Print each line exactly, from the one with "green triangle: (122, 31)" to the very last line of the listing, and keep the pictures out.

= Beginning of Section =

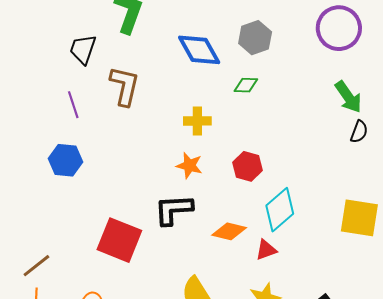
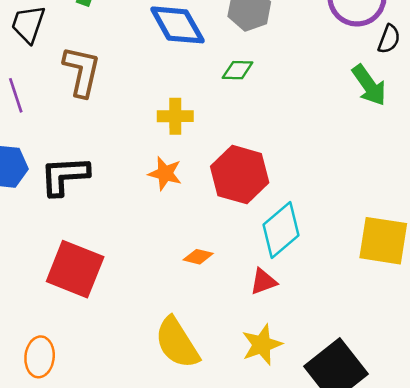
black semicircle: (359, 132) -> (389, 39), moved
red hexagon: (248, 166) -> (240, 175), size x1.5
black L-shape: (173, 210) -> (64, 176), moved
orange diamond: (229, 231) -> (198, 257), moved, size x0.7

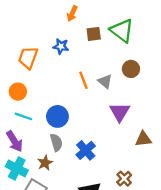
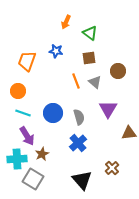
green triangle: (122, 31) -> (90, 33), moved, size x0.7
brown square: (94, 34) -> (89, 58), moved
purple arrow: (14, 141) -> (27, 136), moved
gray semicircle: (56, 142) -> (79, 117), moved
cyan cross: (17, 168) -> (17, 159), turned -30

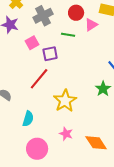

= End of Section =

**Task answer:**
green triangle: (122, 31) -> (90, 33), moved, size x0.7
brown square: (94, 34) -> (89, 58), moved
purple arrow: (14, 141) -> (27, 136), moved
gray semicircle: (56, 142) -> (79, 117), moved
cyan cross: (17, 168) -> (17, 159), turned -30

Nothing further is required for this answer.